Start of Record extracts

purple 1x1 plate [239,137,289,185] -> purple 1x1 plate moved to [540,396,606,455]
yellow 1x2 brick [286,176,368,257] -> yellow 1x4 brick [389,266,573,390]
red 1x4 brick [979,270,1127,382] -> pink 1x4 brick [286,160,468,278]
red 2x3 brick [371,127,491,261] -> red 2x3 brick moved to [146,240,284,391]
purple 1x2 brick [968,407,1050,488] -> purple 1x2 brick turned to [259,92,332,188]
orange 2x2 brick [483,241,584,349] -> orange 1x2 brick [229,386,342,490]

End of Record extracts
Start of Record extracts

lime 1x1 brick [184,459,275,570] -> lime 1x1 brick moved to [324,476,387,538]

End of Record extracts
Start of Record extracts

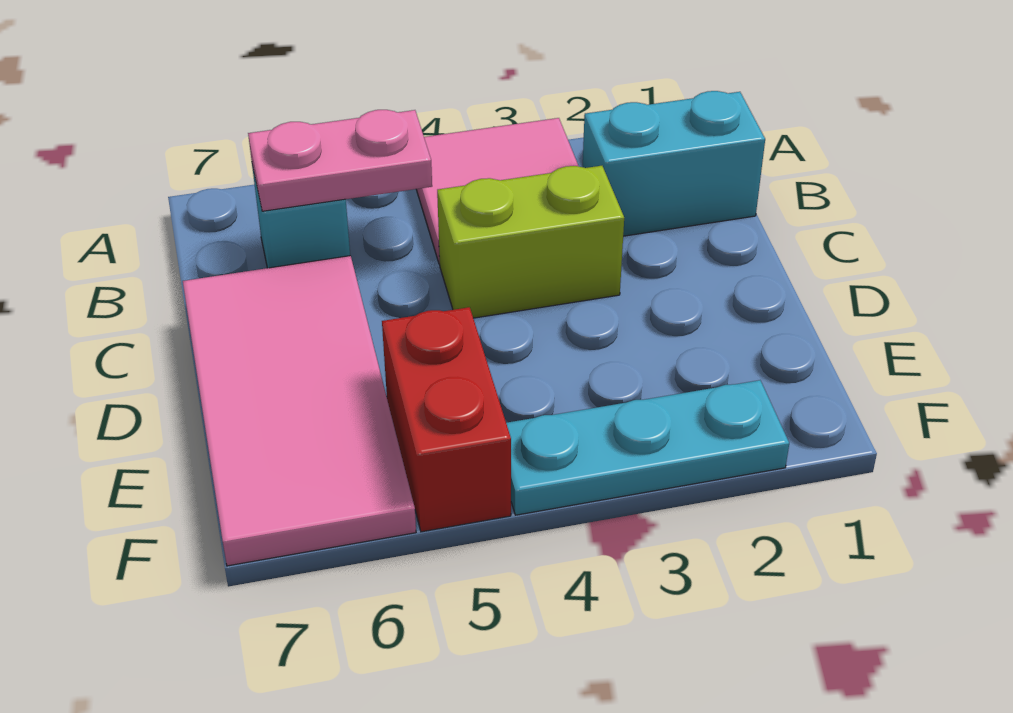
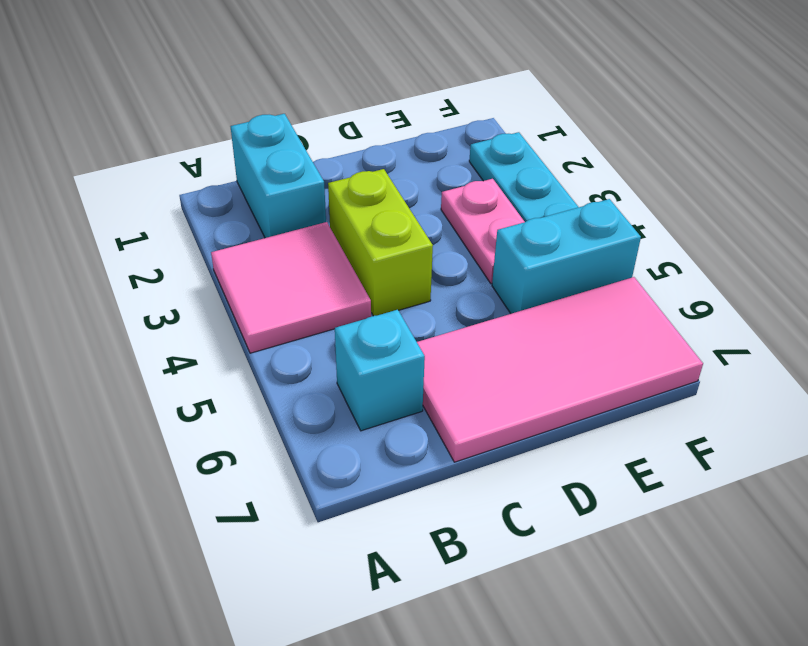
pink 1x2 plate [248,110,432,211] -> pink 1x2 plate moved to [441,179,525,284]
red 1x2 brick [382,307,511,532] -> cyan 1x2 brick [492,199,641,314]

End of Record extracts

One stretch of the lines above is wanted, from the line that contains "purple 1x1 plate [239,137,289,185]" through the line that contains "purple 1x2 brick [968,407,1050,488]". Output it exactly.

**The answer**
purple 1x1 plate [239,137,289,185] -> purple 1x1 plate moved to [540,396,606,455]
yellow 1x2 brick [286,176,368,257] -> yellow 1x4 brick [389,266,573,390]
red 1x4 brick [979,270,1127,382] -> pink 1x4 brick [286,160,468,278]
red 2x3 brick [371,127,491,261] -> red 2x3 brick moved to [146,240,284,391]
purple 1x2 brick [968,407,1050,488] -> purple 1x2 brick turned to [259,92,332,188]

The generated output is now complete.